DATA SUPPLIED:
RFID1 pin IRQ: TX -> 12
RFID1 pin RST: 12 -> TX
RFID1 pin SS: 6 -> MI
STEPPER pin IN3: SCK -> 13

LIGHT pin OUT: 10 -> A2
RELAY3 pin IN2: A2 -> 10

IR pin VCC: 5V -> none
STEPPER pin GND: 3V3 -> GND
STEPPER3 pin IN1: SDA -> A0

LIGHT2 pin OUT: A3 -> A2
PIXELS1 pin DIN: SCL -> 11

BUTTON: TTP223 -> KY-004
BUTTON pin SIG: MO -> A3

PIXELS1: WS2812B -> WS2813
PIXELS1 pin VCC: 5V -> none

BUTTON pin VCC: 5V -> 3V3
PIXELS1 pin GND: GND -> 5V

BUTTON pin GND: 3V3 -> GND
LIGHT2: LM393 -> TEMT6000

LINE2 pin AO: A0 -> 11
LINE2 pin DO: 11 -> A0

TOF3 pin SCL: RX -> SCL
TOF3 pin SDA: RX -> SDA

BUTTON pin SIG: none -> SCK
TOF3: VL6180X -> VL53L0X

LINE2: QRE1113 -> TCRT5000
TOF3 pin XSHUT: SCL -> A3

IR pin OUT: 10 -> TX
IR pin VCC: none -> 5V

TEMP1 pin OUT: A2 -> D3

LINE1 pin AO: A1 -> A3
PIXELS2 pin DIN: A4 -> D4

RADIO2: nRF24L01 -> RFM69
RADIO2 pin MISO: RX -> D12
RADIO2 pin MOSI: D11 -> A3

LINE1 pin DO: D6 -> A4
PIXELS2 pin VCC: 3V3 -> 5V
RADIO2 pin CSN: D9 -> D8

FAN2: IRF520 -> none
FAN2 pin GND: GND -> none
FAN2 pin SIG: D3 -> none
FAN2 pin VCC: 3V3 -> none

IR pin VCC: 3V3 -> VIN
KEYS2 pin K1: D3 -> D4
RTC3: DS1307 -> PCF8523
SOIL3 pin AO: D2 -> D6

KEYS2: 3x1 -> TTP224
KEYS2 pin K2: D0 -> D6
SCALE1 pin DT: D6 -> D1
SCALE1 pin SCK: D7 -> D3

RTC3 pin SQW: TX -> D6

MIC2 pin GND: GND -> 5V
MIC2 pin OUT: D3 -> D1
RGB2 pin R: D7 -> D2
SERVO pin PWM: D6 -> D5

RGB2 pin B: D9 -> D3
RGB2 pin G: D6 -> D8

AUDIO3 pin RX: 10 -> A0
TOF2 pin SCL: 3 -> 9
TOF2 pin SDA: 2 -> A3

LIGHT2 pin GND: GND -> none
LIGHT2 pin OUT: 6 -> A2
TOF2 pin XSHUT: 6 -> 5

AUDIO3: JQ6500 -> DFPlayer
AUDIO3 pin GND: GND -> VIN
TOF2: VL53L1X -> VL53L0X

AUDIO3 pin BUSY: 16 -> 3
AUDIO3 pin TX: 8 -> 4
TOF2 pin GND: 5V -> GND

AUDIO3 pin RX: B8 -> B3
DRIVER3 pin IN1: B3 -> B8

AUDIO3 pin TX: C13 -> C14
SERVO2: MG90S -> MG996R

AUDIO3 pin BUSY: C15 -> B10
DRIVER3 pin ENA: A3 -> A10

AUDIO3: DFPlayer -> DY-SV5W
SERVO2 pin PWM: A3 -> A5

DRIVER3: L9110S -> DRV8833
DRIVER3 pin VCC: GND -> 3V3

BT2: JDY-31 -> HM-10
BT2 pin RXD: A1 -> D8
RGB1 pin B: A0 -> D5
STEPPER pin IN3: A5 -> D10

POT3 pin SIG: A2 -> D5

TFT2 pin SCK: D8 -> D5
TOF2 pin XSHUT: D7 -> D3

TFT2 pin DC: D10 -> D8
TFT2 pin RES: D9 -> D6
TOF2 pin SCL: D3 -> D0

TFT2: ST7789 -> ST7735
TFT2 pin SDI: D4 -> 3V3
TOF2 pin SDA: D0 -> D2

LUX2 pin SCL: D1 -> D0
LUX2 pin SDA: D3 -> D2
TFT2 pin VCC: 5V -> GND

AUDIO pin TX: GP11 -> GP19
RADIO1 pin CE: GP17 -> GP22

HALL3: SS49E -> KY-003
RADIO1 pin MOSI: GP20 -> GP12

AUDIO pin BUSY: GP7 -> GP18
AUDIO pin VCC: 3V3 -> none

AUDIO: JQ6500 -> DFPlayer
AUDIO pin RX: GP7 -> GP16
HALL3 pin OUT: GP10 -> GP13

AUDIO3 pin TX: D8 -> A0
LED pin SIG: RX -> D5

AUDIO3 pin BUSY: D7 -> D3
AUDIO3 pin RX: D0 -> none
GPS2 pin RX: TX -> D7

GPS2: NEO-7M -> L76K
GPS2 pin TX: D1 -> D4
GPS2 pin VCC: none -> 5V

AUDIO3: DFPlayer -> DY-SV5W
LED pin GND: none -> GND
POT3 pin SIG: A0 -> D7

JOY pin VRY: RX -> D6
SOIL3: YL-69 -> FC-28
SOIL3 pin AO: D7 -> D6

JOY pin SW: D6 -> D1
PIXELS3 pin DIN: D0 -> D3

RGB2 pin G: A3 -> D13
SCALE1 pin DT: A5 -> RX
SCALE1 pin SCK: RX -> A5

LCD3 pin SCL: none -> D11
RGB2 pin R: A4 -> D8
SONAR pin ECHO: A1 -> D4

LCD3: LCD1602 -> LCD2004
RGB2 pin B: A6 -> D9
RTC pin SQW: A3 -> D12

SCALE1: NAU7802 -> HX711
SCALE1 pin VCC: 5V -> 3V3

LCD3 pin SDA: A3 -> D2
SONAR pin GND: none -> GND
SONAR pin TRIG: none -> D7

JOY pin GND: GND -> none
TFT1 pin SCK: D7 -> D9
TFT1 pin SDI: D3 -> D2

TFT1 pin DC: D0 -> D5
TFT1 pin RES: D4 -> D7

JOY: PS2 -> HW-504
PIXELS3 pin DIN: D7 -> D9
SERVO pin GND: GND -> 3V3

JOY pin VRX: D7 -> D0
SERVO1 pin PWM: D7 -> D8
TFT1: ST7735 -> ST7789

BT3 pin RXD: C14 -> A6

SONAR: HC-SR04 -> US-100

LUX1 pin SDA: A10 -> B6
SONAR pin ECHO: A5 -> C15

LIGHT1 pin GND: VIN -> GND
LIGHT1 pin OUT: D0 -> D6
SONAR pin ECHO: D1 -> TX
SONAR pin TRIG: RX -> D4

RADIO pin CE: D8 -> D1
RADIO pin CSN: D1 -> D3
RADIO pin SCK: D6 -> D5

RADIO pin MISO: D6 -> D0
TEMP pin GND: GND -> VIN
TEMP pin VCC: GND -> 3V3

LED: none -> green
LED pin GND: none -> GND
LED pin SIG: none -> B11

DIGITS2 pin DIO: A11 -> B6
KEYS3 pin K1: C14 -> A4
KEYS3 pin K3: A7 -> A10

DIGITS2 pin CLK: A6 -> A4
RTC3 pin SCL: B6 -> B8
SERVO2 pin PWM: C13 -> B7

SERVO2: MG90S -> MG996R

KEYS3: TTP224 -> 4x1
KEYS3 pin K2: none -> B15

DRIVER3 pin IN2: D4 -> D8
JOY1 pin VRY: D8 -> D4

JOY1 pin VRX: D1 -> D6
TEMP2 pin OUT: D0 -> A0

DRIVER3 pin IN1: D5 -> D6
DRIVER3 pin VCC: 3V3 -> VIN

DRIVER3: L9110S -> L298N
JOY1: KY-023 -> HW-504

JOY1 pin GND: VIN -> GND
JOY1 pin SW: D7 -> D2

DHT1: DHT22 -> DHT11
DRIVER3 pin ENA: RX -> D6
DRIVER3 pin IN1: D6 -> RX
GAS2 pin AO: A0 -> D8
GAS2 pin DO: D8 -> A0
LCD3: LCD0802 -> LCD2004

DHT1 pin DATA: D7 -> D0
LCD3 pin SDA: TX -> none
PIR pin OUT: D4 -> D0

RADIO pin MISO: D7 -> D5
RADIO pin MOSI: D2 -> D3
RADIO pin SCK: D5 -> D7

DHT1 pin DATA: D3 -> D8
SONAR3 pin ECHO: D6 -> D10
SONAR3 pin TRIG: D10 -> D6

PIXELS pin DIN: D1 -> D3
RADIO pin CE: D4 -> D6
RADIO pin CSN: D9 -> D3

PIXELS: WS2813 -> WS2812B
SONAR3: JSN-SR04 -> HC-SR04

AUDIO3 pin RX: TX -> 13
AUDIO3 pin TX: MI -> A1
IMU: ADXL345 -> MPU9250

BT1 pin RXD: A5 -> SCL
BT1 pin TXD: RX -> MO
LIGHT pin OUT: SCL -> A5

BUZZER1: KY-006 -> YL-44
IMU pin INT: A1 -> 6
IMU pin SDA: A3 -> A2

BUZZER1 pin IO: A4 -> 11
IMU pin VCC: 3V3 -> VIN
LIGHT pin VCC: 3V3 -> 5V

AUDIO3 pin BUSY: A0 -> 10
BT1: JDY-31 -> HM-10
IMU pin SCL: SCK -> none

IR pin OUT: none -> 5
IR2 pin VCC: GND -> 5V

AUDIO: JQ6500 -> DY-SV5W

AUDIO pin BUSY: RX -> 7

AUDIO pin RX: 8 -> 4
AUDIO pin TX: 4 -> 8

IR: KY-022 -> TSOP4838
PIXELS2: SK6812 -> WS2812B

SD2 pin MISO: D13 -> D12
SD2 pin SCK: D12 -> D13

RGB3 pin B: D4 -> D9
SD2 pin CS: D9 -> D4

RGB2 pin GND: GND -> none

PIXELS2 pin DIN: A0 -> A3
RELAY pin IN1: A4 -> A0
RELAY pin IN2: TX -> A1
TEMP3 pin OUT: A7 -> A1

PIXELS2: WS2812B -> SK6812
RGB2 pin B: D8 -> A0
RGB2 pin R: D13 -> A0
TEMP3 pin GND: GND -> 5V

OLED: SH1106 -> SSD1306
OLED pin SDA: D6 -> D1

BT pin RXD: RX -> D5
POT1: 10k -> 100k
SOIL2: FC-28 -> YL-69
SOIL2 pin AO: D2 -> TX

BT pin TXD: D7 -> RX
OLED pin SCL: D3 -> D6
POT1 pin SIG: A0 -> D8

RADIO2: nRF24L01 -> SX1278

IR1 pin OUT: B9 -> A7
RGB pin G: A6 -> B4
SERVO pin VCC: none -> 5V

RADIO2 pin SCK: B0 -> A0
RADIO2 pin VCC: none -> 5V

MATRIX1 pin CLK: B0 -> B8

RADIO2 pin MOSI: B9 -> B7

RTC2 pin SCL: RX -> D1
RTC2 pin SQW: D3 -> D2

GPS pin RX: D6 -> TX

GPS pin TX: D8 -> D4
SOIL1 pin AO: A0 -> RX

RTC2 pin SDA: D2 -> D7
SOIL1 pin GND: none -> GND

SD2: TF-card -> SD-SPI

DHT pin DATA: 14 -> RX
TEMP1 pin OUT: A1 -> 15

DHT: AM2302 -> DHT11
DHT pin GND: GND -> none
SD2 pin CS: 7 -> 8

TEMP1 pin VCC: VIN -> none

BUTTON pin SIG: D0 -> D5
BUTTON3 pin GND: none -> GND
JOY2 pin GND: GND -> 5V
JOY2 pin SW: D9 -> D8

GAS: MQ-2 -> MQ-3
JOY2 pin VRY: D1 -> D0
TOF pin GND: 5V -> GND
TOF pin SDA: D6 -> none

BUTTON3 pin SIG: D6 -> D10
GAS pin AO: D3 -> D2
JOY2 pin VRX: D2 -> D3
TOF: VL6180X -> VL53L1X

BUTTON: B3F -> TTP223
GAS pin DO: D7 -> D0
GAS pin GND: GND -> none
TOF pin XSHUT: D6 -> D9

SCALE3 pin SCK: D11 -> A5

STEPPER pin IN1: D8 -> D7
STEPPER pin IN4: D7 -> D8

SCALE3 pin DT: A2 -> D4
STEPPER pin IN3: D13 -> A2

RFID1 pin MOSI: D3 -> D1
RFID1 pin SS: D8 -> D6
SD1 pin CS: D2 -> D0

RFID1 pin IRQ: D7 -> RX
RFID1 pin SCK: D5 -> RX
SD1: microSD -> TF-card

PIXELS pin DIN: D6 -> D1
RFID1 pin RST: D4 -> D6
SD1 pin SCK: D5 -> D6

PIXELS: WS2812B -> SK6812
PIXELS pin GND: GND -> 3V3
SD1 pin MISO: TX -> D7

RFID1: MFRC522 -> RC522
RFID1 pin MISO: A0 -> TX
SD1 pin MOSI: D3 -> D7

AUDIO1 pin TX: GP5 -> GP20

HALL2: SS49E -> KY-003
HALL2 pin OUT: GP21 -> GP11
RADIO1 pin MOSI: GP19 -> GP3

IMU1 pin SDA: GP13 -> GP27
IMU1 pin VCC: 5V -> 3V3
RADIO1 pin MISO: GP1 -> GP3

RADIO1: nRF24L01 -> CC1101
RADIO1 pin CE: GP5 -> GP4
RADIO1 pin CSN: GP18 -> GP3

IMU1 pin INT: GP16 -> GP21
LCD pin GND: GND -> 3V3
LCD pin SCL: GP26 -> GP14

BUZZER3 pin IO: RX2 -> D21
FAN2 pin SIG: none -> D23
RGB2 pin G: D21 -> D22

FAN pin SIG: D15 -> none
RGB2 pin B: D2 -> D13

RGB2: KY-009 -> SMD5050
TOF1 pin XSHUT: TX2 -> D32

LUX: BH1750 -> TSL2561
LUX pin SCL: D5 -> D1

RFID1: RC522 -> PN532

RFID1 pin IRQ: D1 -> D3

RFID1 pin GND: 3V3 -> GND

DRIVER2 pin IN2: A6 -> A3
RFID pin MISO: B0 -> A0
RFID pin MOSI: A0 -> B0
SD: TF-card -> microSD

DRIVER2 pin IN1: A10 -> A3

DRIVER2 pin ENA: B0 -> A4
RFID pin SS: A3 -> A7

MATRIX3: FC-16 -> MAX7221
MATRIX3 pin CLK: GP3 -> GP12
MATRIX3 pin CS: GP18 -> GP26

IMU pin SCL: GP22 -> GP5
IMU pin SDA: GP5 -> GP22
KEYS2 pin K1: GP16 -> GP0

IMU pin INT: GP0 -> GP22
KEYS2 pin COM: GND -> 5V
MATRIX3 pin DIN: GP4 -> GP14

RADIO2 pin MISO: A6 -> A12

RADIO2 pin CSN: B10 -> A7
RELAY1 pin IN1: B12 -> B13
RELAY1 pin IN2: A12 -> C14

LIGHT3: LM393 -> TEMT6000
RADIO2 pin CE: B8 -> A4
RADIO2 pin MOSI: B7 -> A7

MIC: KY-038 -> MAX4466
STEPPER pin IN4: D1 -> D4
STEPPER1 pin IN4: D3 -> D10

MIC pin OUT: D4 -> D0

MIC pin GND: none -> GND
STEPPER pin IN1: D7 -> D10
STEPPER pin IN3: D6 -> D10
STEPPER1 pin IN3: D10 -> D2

WHAT THIS TASK INVOLVES: Reproduce exactly the lines above from the line with "AUDIO3 pin RX: 10 -> A0" to the line with "AUDIO3 pin TX: 8 -> 4", including both, and add nothing.

RESPONSE TO THIS TASK:
AUDIO3 pin RX: 10 -> A0
TOF2 pin SCL: 3 -> 9
TOF2 pin SDA: 2 -> A3

LIGHT2 pin GND: GND -> none
LIGHT2 pin OUT: 6 -> A2
TOF2 pin XSHUT: 6 -> 5

AUDIO3: JQ6500 -> DFPlayer
AUDIO3 pin GND: GND -> VIN
TOF2: VL53L1X -> VL53L0X

AUDIO3 pin BUSY: 16 -> 3
AUDIO3 pin TX: 8 -> 4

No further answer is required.